*** DATA FOR THIS TASK ***
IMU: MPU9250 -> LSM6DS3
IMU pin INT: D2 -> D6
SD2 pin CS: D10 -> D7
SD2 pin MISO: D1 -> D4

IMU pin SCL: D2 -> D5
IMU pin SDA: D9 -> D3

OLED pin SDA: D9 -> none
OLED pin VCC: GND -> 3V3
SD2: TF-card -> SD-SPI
*** End of DATA FOR THIS TASK ***
The complete set of entries is to be restated word for word.

IMU: MPU9250 -> LSM6DS3
IMU pin INT: D2 -> D6
SD2 pin CS: D10 -> D7
SD2 pin MISO: D1 -> D4

IMU pin SCL: D2 -> D5
IMU pin SDA: D9 -> D3

OLED pin SDA: D9 -> none
OLED pin VCC: GND -> 3V3
SD2: TF-card -> SD-SPI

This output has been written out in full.